Provided material:
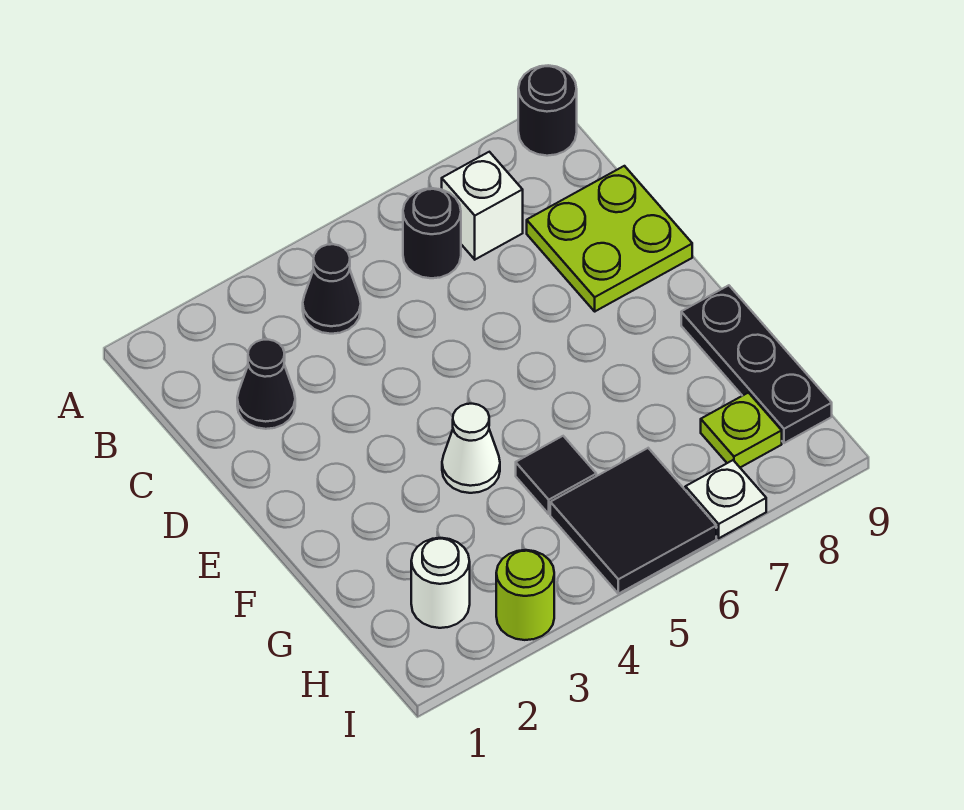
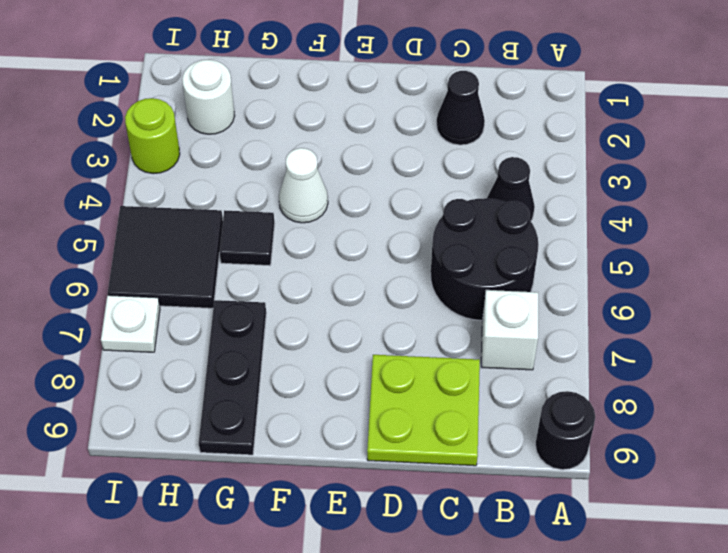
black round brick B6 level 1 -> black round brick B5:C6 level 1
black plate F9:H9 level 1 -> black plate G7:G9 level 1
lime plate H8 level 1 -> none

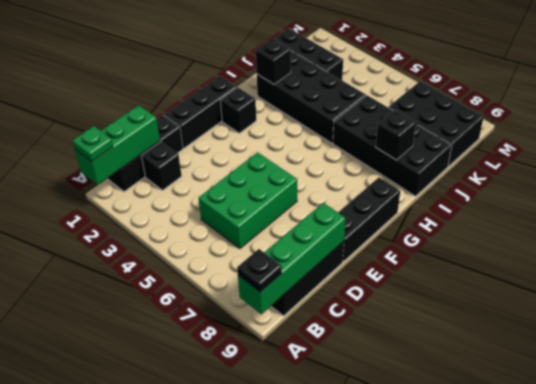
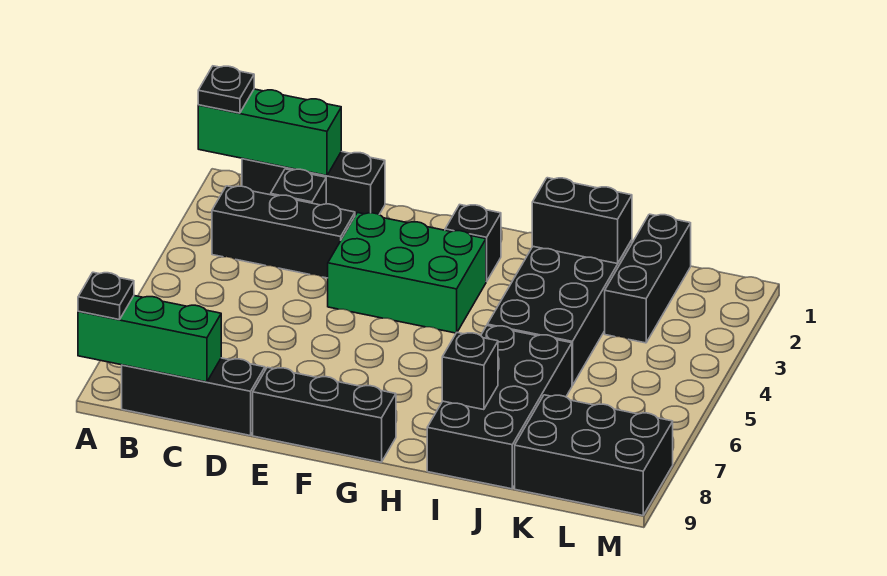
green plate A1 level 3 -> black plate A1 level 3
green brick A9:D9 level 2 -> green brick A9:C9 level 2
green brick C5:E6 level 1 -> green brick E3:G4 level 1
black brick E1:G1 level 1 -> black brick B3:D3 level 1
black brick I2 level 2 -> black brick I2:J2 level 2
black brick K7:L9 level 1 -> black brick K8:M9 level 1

What to work on: Return all the data exactly, pictures omitted.

Result of the task:
black round brick B6 level 1 -> black round brick B5:C6 level 1
black plate F9:H9 level 1 -> black plate G7:G9 level 1
lime plate H8 level 1 -> none

green plate A1 level 3 -> black plate A1 level 3
green brick A9:D9 level 2 -> green brick A9:C9 level 2
green brick C5:E6 level 1 -> green brick E3:G4 level 1
black brick E1:G1 level 1 -> black brick B3:D3 level 1
black brick I2 level 2 -> black brick I2:J2 level 2
black brick K7:L9 level 1 -> black brick K8:M9 level 1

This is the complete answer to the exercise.